#### WHAT YOU WILL DO:
In the rows below, list every line that contains the string "acciaccatura", and copy each one in full.

#### INFORMATION SUPPLIED:

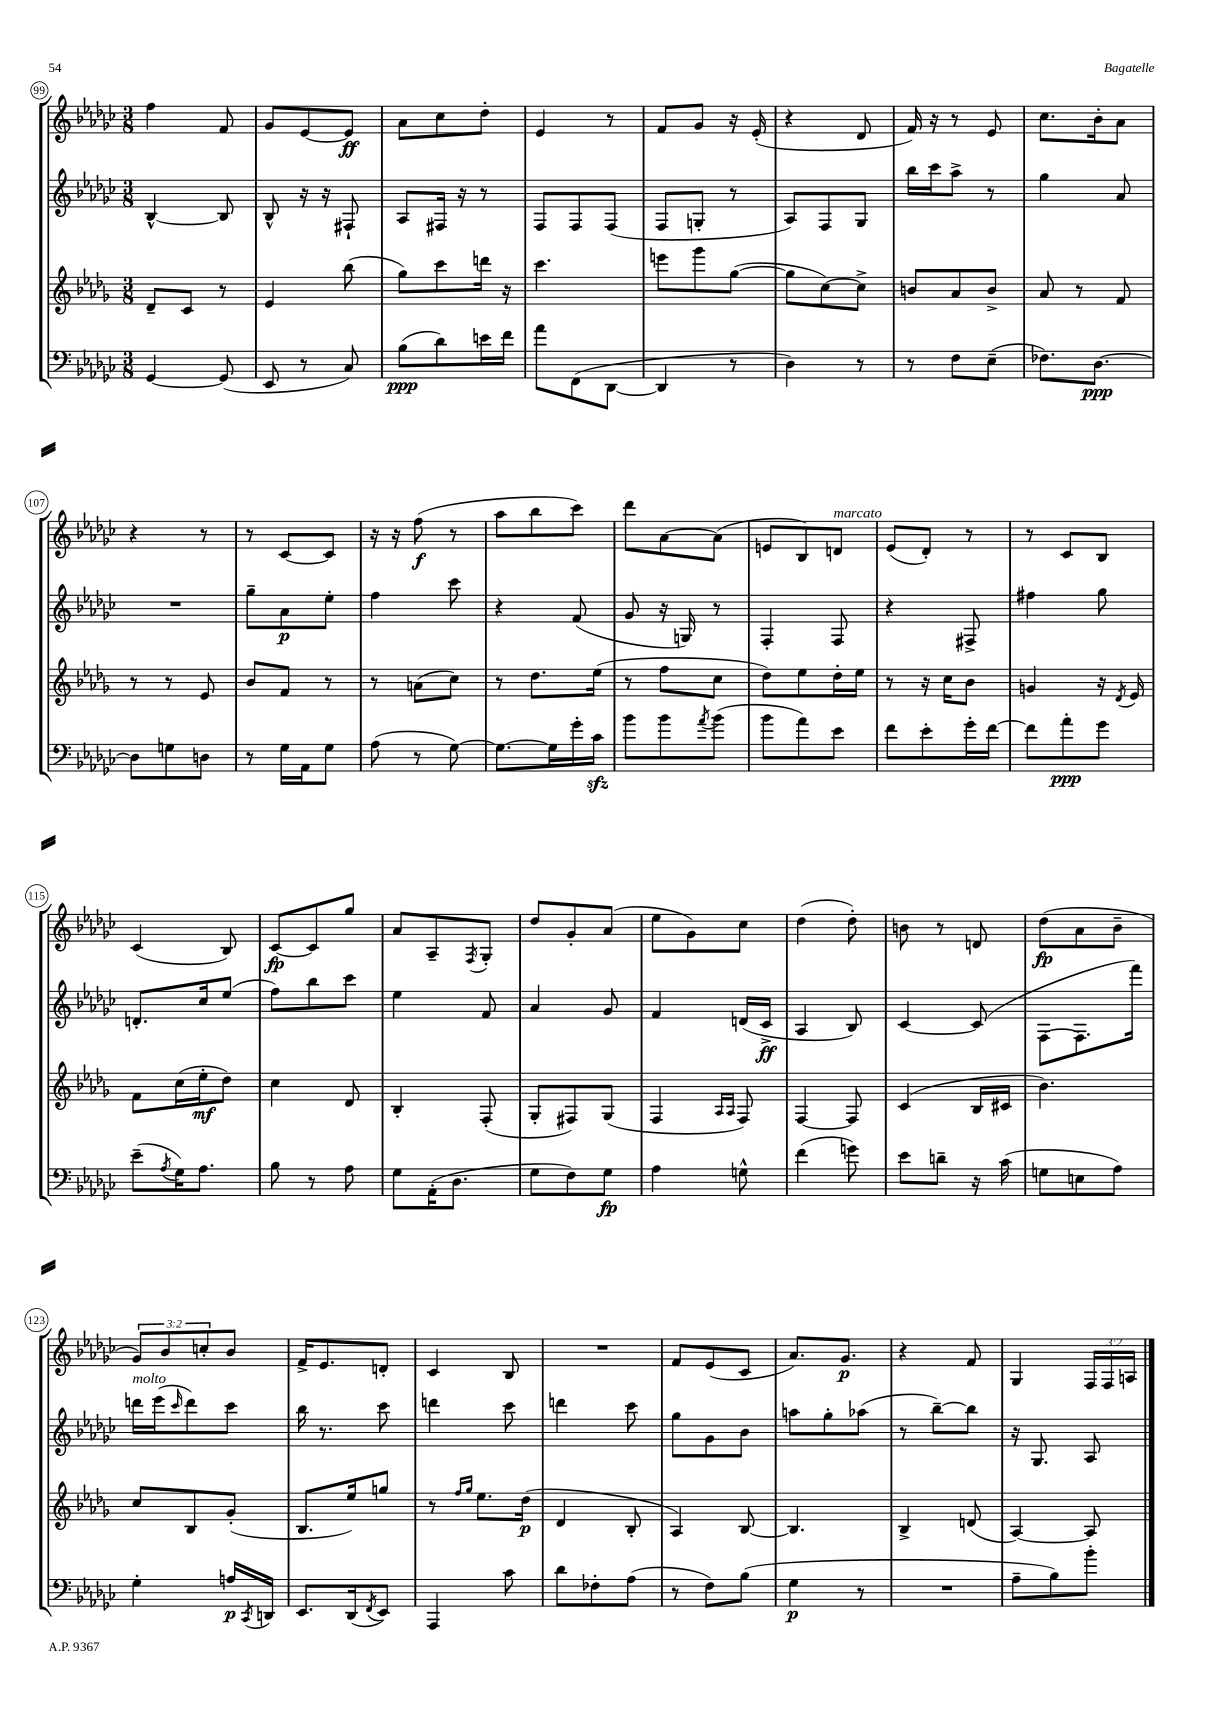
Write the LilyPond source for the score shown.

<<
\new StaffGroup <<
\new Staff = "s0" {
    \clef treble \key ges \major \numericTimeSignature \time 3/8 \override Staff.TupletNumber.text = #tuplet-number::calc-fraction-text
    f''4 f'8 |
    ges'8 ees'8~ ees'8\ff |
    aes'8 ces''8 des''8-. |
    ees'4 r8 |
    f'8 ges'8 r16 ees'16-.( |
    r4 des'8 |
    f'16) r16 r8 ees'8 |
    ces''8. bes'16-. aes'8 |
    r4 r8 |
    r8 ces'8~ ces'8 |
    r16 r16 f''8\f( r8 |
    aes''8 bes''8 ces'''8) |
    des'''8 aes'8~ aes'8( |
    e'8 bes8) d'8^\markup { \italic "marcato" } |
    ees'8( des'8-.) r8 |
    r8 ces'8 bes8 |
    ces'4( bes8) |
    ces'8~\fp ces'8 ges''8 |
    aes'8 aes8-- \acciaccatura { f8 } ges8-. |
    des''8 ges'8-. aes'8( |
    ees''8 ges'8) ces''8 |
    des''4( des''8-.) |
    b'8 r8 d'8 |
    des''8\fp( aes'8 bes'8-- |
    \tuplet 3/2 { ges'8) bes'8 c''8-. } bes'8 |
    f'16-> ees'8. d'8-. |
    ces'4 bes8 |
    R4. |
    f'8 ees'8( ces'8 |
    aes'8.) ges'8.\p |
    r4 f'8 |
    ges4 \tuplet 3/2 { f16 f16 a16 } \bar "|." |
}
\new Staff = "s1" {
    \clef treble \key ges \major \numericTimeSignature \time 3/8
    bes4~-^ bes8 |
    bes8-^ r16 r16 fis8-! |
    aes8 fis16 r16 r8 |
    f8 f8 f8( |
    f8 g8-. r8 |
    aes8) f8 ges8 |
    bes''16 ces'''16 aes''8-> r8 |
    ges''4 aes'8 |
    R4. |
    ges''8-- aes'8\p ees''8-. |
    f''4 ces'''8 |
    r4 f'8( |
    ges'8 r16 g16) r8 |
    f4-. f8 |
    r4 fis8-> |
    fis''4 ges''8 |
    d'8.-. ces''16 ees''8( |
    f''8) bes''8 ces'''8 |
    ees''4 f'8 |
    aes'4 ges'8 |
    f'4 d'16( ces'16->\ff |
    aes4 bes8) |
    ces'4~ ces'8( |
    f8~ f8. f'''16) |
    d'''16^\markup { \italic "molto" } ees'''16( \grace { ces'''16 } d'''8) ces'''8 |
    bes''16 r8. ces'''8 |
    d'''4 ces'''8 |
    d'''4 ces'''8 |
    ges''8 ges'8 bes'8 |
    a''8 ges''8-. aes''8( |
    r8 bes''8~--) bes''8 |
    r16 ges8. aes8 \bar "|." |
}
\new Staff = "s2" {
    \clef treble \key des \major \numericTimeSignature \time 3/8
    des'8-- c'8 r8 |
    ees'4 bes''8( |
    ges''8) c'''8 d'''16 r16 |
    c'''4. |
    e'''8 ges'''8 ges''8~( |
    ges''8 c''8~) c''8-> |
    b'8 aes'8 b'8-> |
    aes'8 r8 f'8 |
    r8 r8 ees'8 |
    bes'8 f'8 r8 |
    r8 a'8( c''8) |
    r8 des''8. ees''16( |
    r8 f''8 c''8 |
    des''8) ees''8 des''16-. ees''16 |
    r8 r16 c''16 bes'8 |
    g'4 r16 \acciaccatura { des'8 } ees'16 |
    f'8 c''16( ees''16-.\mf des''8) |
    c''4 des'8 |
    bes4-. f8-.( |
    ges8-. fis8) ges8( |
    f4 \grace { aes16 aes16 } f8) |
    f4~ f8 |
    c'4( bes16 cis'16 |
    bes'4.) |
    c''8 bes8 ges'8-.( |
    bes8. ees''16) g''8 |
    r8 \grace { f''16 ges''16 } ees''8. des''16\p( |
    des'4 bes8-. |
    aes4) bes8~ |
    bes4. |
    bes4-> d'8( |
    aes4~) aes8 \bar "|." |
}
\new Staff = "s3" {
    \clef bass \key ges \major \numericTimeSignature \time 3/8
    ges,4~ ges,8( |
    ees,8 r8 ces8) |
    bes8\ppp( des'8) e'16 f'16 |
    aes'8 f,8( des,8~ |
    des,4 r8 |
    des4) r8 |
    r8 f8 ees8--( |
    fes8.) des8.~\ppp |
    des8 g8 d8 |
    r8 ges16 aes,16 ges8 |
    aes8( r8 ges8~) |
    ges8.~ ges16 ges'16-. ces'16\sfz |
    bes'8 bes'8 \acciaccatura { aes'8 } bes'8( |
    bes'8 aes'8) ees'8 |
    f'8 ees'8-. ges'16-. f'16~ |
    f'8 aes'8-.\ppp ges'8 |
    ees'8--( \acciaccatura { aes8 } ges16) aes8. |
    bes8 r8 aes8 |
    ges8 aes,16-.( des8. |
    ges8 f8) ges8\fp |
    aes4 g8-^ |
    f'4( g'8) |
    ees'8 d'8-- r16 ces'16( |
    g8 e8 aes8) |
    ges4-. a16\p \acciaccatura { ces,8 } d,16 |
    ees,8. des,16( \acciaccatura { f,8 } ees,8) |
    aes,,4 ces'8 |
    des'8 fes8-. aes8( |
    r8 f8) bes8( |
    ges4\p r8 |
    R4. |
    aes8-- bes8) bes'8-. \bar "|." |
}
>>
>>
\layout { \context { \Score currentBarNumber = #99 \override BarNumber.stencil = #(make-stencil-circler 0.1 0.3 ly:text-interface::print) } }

#### COMPLETE ANSWER:
    aes'8 aes8-- \acciaccatura { f8 } ges8-. |
    g'4 r16 \acciaccatura { des'8 } ees'16 |
    bes'8 bes'8 \acciaccatura { aes'8 } bes'8( |
    ees'8--( \acciaccatura { aes8 } ges16) aes8. |
    ges4-. a16\p \acciaccatura { ces,8 } d,16 |
    ees,8. des,16( \acciaccatura { f,8 } ees,8) |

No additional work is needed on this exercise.